GOAL OF THE EXERCISE → The reply must contain exactly the lines below from the one with "pink strawberry [462,426,548,510]" down to the one with "blue mouse [185,309,332,415] -> none", both included, and nothing more; please omit the pictures.
[[ MATERIAL FOR THE TASK, beginning ]]
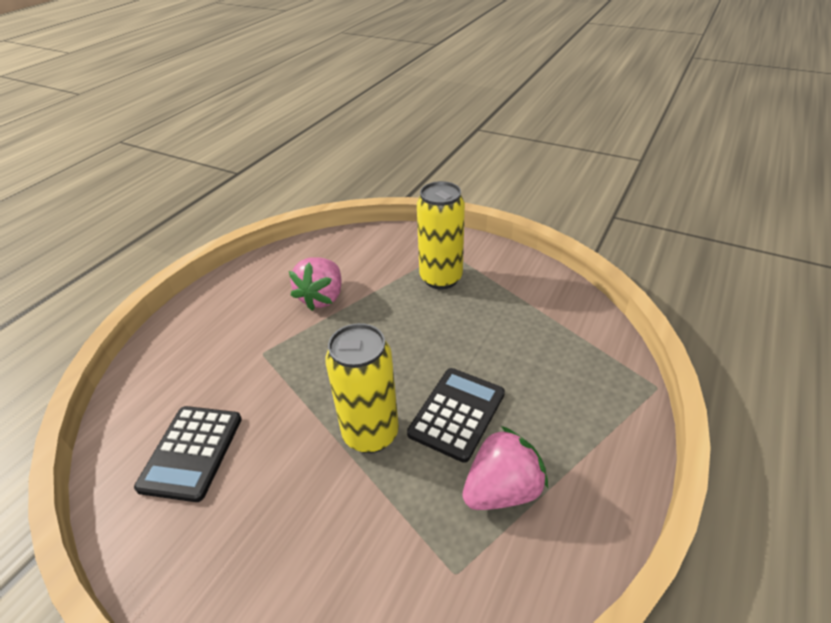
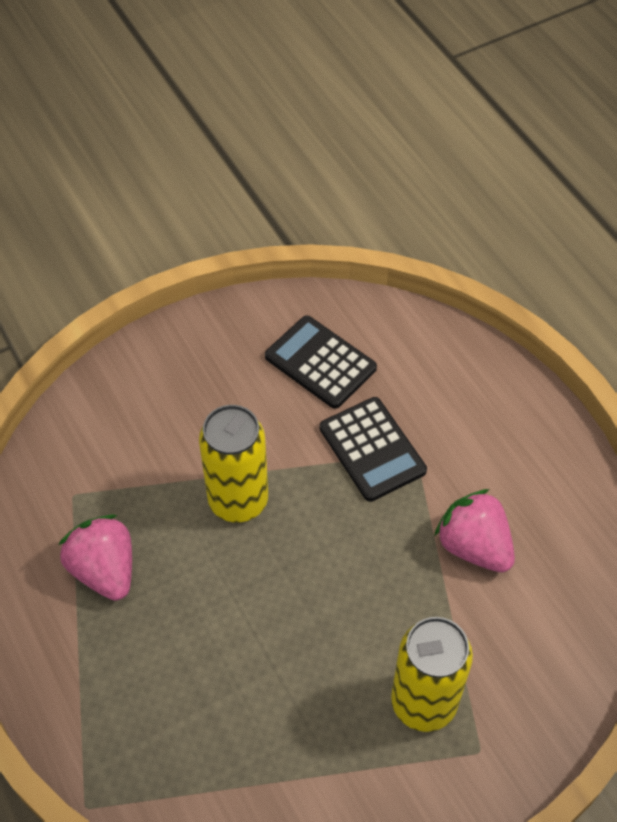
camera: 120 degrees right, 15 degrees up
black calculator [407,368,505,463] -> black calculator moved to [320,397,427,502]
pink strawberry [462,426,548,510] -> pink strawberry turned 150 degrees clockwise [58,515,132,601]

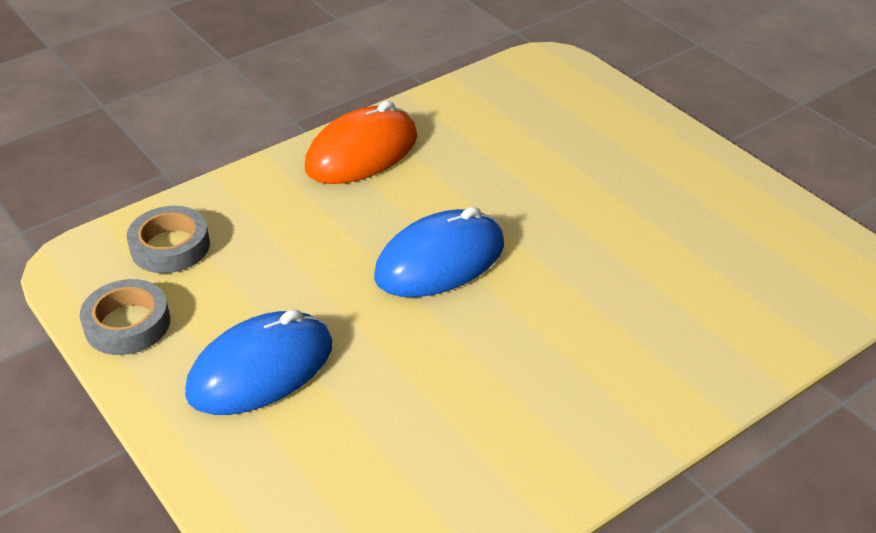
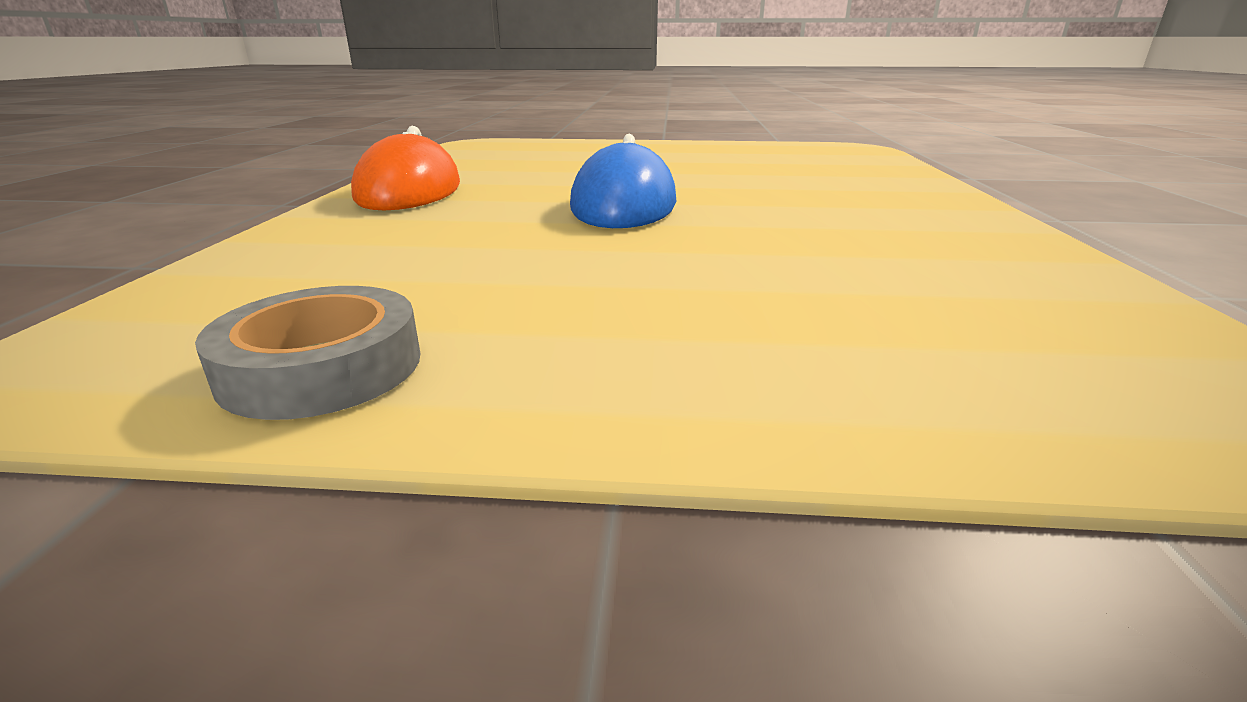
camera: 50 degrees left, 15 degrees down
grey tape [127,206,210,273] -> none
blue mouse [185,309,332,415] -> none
[[ MATERIAL FOR THE TASK, end ]]
[[ MATERIAL FOR THE TASK, beginning ]]
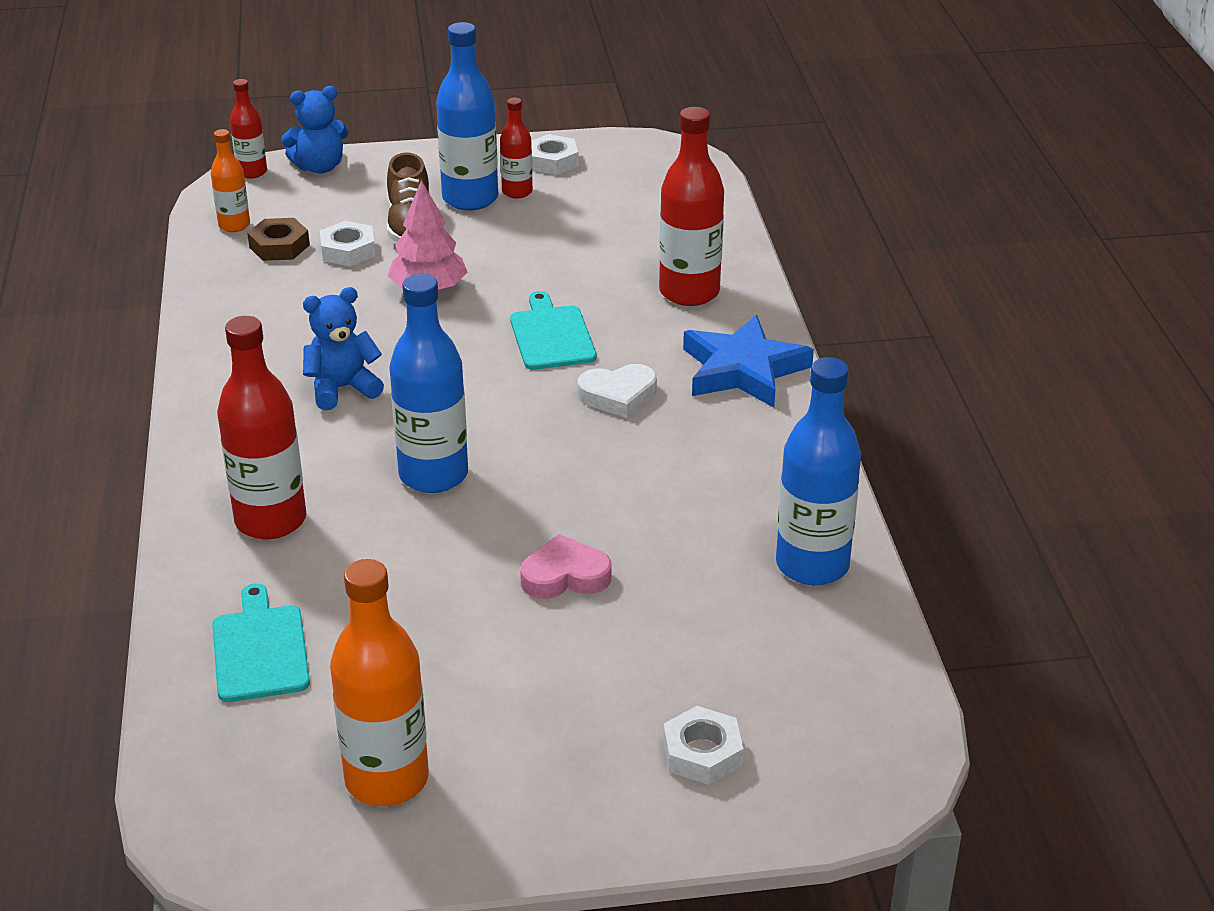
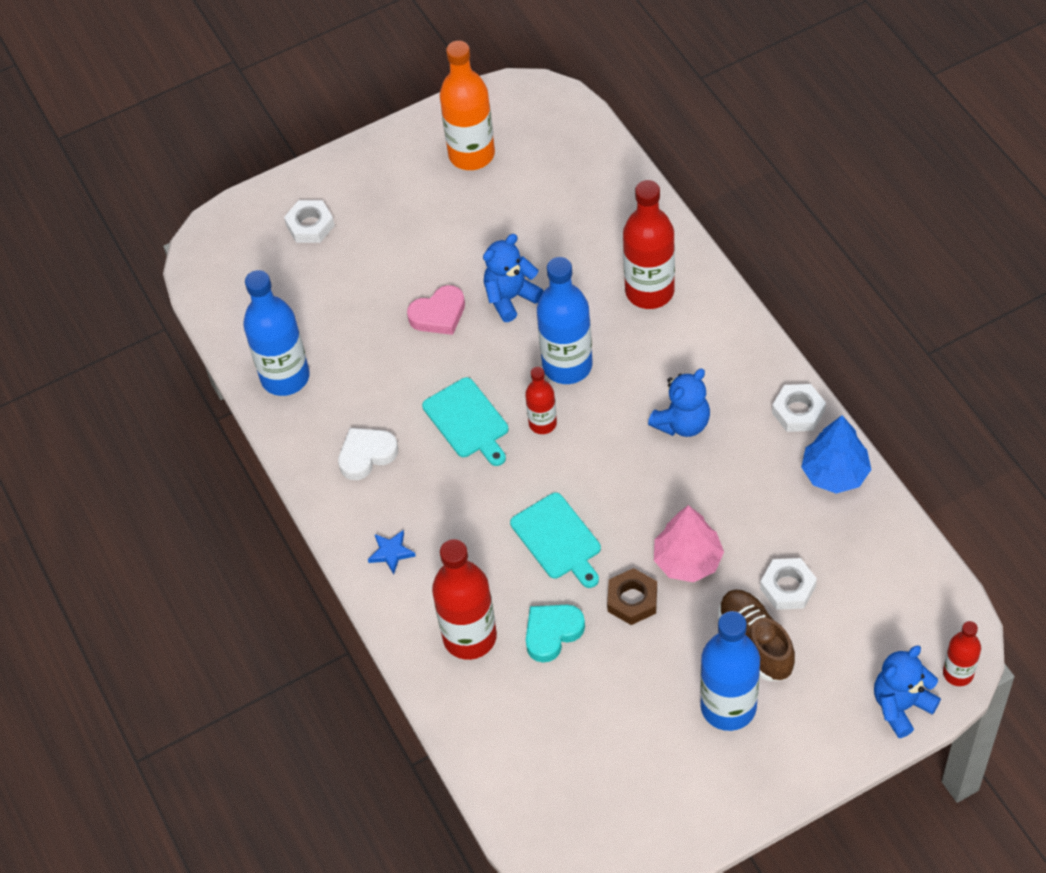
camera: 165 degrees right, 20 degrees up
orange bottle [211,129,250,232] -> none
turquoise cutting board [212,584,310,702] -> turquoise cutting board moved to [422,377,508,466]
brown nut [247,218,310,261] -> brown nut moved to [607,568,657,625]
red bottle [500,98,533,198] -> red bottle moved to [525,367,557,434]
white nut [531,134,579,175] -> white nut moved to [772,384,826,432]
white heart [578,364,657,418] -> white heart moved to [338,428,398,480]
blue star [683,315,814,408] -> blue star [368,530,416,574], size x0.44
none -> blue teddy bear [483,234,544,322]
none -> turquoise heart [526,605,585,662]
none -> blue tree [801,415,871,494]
[[ MATERIAL FOR THE TASK, end ]]
[[ MATERIAL FOR THE TASK, beginning ]]
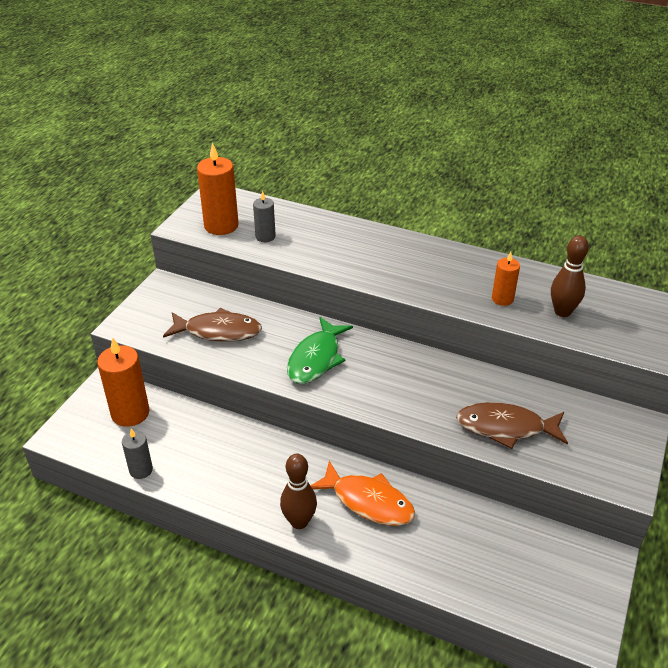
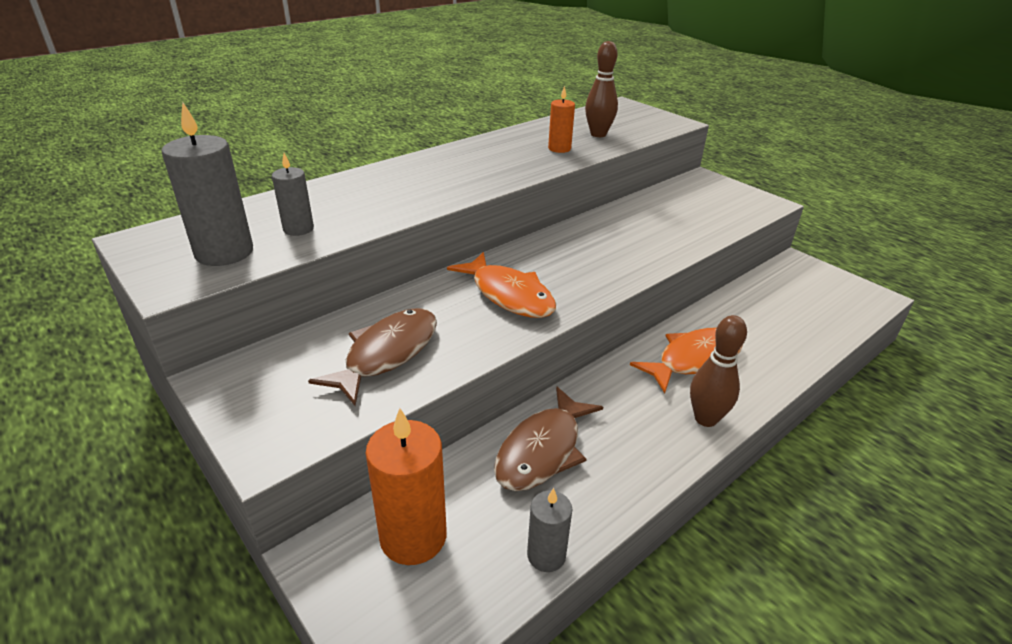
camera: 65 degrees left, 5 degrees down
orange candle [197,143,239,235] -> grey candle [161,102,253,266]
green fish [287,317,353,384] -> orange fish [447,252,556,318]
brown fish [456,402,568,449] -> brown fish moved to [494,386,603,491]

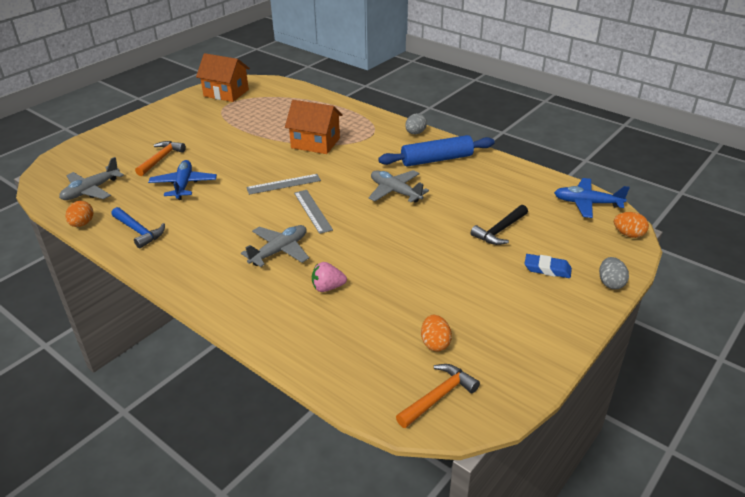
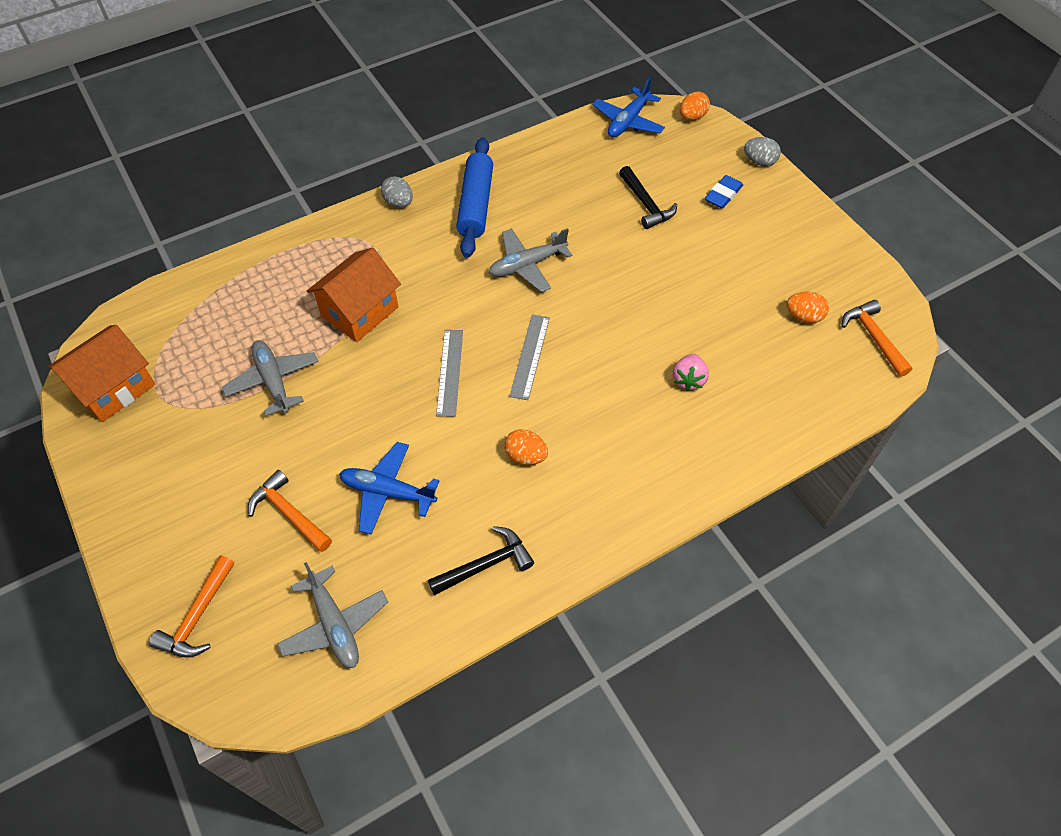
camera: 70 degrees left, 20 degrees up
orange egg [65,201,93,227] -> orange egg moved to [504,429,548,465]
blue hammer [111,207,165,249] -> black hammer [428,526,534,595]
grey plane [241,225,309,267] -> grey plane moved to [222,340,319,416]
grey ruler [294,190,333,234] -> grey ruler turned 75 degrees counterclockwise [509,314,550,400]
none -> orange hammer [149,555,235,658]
[[ MATERIAL FOR THE TASK, end ]]
REPLY TO THE EXERCISE →
pink strawberry [462,426,548,510] -> pink strawberry turned 150 degrees clockwise [58,515,132,601]

camera: 50 degrees left, 15 degrees down
grey tape [127,206,210,273] -> none
blue mouse [185,309,332,415] -> none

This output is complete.